Records supplied:
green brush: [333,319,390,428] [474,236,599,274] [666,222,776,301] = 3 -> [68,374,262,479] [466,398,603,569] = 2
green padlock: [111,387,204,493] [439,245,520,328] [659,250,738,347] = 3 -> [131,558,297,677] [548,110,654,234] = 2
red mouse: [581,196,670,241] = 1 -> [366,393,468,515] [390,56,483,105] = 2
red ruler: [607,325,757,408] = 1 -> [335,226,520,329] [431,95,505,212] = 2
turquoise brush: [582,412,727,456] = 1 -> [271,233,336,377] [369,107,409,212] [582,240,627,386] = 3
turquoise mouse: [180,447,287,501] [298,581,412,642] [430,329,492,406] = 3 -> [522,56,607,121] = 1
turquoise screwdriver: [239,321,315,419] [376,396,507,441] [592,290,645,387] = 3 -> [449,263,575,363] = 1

* * *

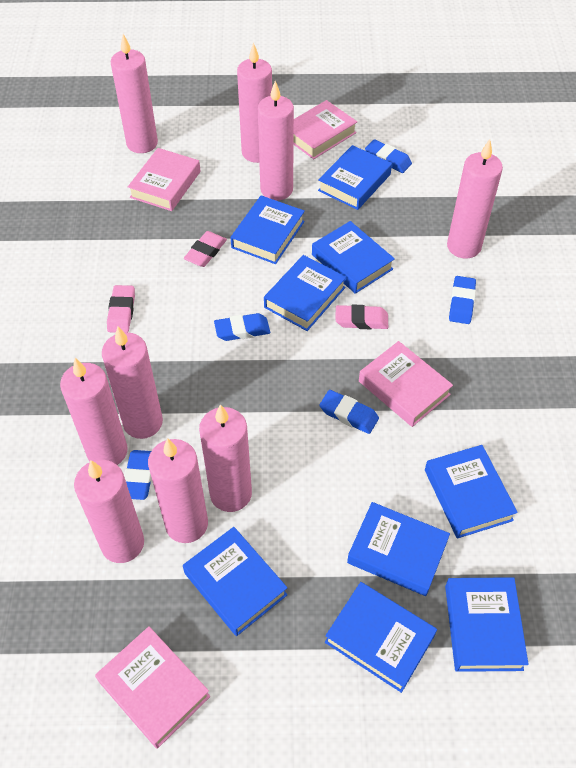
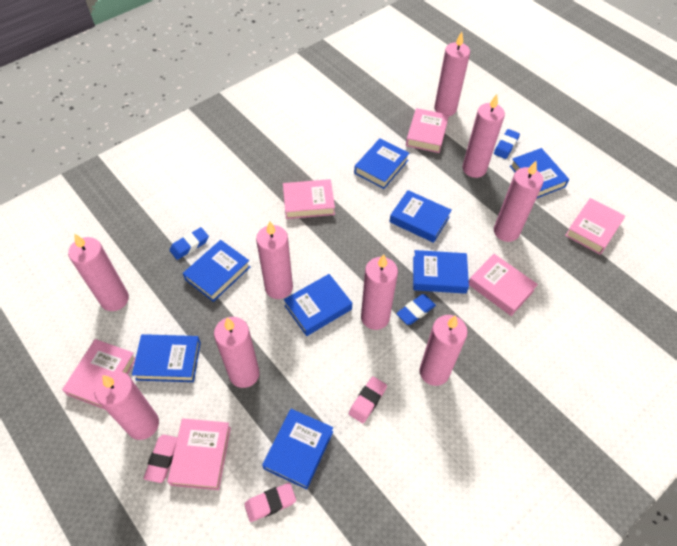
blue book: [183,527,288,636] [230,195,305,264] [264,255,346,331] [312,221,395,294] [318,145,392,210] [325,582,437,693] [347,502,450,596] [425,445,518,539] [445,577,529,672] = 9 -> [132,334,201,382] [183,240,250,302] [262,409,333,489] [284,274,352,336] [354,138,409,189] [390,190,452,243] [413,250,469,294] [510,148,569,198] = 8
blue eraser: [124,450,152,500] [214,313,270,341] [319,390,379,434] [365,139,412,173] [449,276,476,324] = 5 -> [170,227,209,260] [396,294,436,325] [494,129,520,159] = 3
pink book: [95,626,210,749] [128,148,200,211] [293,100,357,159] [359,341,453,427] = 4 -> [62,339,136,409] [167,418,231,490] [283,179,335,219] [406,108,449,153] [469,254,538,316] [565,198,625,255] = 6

Instructions for the task: Look in the material above for the line with "red ruler: [607,325,757,408]" and the line with "turquoise screwdriver: [239,321,315,419]", and transcribe exactly those lines and all lines between them, nothing more.

Solution:
red ruler: [607,325,757,408] = 1 -> [335,226,520,329] [431,95,505,212] = 2
turquoise brush: [582,412,727,456] = 1 -> [271,233,336,377] [369,107,409,212] [582,240,627,386] = 3
turquoise mouse: [180,447,287,501] [298,581,412,642] [430,329,492,406] = 3 -> [522,56,607,121] = 1
turquoise screwdriver: [239,321,315,419] [376,396,507,441] [592,290,645,387] = 3 -> [449,263,575,363] = 1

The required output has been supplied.